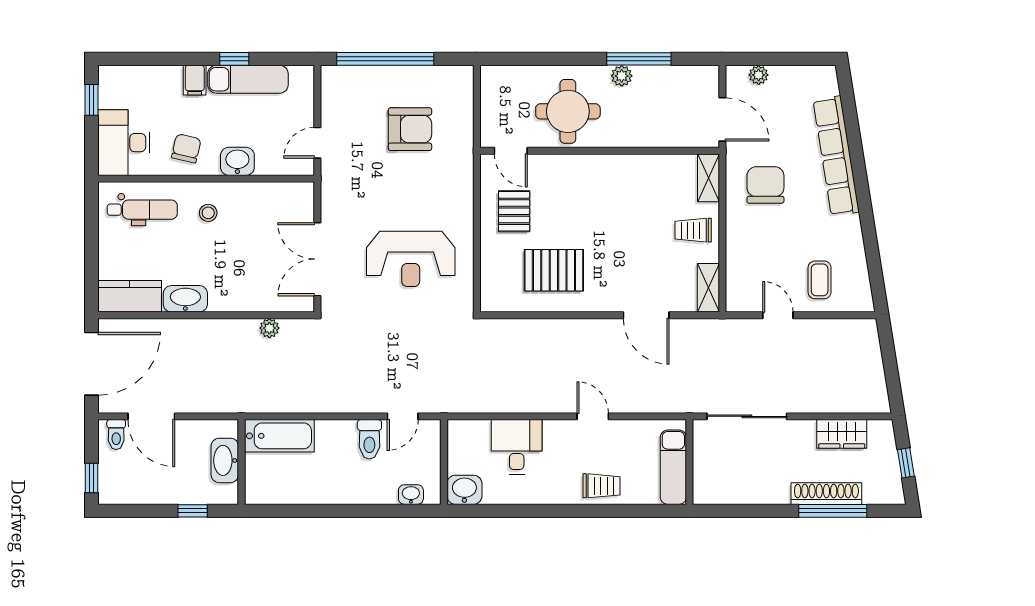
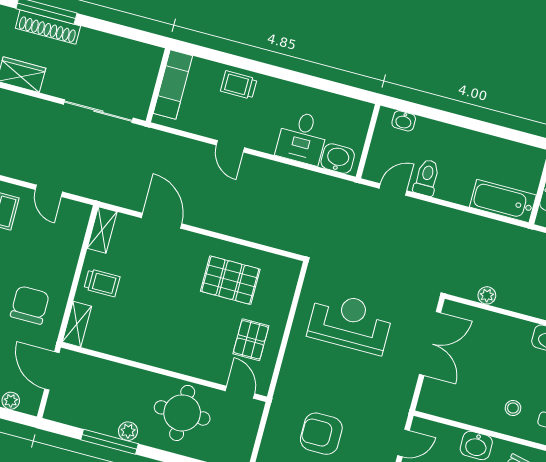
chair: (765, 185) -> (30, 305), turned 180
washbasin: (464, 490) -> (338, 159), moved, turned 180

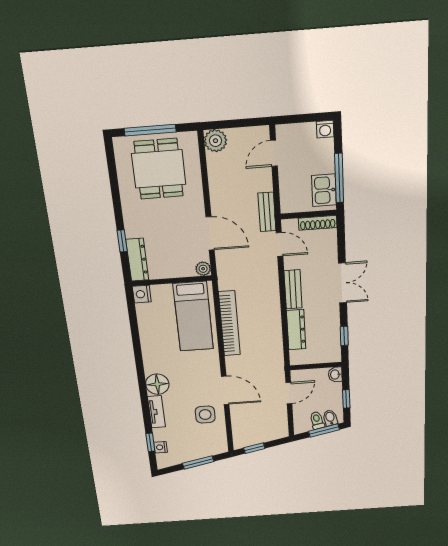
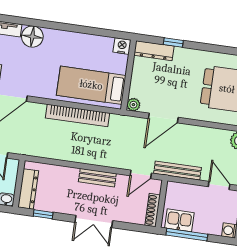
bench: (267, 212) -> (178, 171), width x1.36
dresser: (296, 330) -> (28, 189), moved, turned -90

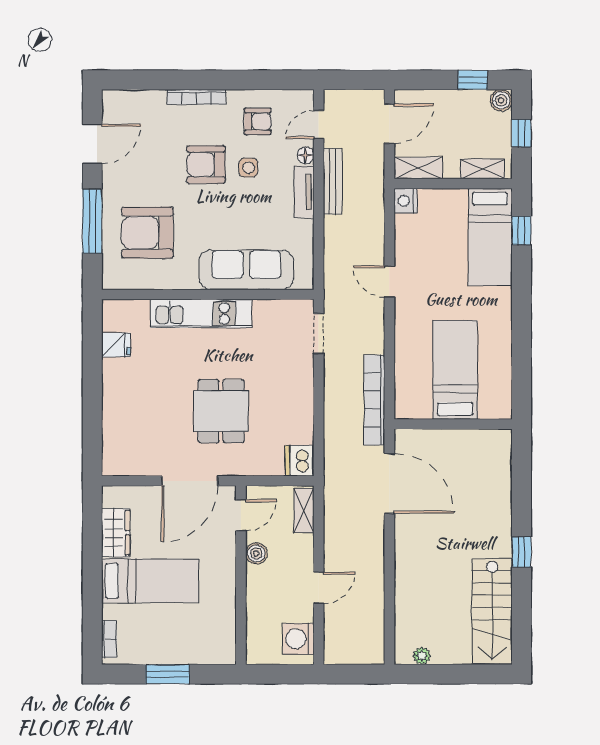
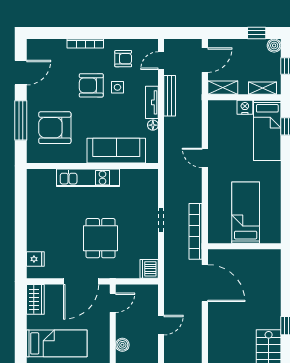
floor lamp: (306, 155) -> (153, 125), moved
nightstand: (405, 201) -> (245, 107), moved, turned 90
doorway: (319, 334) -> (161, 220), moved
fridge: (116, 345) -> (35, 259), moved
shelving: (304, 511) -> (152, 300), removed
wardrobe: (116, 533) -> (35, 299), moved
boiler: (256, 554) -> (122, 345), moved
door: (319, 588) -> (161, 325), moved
☆ ☆ ☆ ☆
**What to do**
Repeat every entry above exactly as written and omit any pictures it holds.

**Solution for this exercise**
chair: (765, 185) -> (30, 305), turned 180
washbasin: (464, 490) -> (338, 159), moved, turned 180

bench: (267, 212) -> (178, 171), width x1.36
dresser: (296, 330) -> (28, 189), moved, turned -90

floor lamp: (306, 155) -> (153, 125), moved
nightstand: (405, 201) -> (245, 107), moved, turned 90
doorway: (319, 334) -> (161, 220), moved
fridge: (116, 345) -> (35, 259), moved
shelving: (304, 511) -> (152, 300), removed
wardrobe: (116, 533) -> (35, 299), moved
boiler: (256, 554) -> (122, 345), moved
door: (319, 588) -> (161, 325), moved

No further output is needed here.